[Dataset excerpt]
══════════════════════════════
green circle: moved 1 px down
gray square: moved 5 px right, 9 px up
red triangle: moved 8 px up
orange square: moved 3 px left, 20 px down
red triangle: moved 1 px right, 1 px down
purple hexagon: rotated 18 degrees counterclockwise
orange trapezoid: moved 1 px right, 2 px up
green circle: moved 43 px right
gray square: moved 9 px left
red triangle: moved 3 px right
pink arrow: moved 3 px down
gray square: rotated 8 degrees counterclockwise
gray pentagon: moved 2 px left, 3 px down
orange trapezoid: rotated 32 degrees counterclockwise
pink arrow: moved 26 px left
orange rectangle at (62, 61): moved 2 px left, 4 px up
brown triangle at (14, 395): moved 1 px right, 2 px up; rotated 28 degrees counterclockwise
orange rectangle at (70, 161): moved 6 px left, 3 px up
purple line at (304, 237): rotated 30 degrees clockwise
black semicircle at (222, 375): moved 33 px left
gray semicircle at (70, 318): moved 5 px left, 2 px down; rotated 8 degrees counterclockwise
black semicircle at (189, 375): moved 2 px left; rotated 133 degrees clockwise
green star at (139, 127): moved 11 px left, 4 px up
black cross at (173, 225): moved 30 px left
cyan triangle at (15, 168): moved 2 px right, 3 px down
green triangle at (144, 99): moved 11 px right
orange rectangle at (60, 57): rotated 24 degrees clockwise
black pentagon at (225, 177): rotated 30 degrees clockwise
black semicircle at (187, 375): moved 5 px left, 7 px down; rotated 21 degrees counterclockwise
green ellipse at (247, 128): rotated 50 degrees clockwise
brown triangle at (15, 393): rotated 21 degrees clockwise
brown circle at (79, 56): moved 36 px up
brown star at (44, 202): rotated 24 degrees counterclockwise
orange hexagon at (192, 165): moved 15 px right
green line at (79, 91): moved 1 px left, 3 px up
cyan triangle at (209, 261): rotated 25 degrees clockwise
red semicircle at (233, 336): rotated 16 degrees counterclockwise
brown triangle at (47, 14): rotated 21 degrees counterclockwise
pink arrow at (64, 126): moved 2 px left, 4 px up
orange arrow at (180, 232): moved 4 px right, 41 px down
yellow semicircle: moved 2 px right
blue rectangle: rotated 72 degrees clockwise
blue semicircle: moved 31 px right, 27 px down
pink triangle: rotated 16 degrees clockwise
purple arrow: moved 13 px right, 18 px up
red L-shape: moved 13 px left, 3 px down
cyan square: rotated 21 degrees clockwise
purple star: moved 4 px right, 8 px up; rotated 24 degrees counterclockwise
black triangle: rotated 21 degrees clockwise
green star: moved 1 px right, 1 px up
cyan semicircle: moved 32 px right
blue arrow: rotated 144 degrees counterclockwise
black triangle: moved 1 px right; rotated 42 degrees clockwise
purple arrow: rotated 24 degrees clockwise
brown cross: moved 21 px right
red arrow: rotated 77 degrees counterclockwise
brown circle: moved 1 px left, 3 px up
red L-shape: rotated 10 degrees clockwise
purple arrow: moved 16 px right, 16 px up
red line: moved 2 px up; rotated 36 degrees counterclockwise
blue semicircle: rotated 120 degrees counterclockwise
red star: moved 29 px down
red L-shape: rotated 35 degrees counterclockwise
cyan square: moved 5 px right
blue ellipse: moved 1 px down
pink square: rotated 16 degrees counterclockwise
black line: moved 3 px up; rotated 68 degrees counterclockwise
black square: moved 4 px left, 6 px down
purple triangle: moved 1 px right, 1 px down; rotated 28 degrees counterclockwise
══════════════════════════════
§ What to produce: Quote the lines from the first one through the line containing "purple hexagon: rotated", inclusive.

§ Task answer:
green circle: moved 1 px down
gray square: moved 5 px right, 9 px up
red triangle: moved 8 px up
orange square: moved 3 px left, 20 px down
red triangle: moved 1 px right, 1 px down
purple hexagon: rotated 18 degrees counterclockwise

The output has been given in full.